* WHAT THIS TASK INVOLVES
Please filter the data below down to the lines holding the string "ruler".

* DATA EXTRACT
# # # # # # #

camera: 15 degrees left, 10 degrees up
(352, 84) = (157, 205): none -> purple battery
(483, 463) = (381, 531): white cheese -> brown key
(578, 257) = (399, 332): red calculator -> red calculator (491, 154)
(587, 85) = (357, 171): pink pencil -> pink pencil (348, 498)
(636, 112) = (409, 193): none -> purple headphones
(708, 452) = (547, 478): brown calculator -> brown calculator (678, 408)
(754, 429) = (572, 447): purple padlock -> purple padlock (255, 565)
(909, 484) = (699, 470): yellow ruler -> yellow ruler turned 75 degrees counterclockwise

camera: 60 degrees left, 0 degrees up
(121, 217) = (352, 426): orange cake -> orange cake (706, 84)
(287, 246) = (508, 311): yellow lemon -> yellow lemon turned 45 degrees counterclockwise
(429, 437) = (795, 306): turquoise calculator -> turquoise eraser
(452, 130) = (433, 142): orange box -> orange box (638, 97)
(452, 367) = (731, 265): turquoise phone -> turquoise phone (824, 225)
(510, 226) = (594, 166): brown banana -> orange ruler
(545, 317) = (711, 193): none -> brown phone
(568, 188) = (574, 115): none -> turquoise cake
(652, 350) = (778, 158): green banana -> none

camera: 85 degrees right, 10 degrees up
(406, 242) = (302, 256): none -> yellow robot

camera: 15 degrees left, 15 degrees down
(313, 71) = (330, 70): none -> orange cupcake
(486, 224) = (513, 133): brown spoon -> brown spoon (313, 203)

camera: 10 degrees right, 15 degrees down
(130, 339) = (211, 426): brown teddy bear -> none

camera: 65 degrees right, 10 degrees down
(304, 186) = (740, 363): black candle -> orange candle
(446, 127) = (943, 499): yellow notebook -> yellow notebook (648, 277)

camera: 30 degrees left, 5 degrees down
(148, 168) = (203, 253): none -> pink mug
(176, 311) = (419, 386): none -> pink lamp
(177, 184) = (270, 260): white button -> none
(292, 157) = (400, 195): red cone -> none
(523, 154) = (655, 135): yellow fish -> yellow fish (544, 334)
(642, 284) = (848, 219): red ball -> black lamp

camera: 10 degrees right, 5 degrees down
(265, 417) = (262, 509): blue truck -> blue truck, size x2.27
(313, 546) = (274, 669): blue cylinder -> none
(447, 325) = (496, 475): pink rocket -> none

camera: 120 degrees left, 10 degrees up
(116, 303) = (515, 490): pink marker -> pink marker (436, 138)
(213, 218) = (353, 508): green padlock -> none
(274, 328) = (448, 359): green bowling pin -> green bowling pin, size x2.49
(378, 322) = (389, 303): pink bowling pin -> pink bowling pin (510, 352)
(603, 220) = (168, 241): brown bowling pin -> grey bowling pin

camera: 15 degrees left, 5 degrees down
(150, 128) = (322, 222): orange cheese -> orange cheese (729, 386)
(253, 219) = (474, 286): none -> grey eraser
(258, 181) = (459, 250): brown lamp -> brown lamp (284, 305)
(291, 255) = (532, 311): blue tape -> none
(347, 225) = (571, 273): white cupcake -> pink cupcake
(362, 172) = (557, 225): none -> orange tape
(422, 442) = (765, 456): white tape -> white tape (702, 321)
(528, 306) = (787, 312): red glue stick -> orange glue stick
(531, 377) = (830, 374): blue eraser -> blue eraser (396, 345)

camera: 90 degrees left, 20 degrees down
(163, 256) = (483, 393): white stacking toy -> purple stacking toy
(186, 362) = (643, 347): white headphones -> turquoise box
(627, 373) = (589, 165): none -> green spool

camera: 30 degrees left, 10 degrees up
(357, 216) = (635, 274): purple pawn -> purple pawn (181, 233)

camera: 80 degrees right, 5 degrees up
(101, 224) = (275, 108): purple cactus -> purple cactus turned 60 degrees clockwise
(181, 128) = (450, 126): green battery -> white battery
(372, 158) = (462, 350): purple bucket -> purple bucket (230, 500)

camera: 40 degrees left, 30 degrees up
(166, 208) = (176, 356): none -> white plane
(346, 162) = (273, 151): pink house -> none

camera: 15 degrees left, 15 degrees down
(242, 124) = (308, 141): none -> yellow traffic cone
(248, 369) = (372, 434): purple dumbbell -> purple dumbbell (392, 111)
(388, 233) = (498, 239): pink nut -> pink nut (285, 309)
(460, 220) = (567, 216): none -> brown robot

# # # # # # #

* FINAL ANSWER
(909, 484) = (699, 470): yellow ruler -> yellow ruler turned 75 degrees counterclockwise
(510, 226) = (594, 166): brown banana -> orange ruler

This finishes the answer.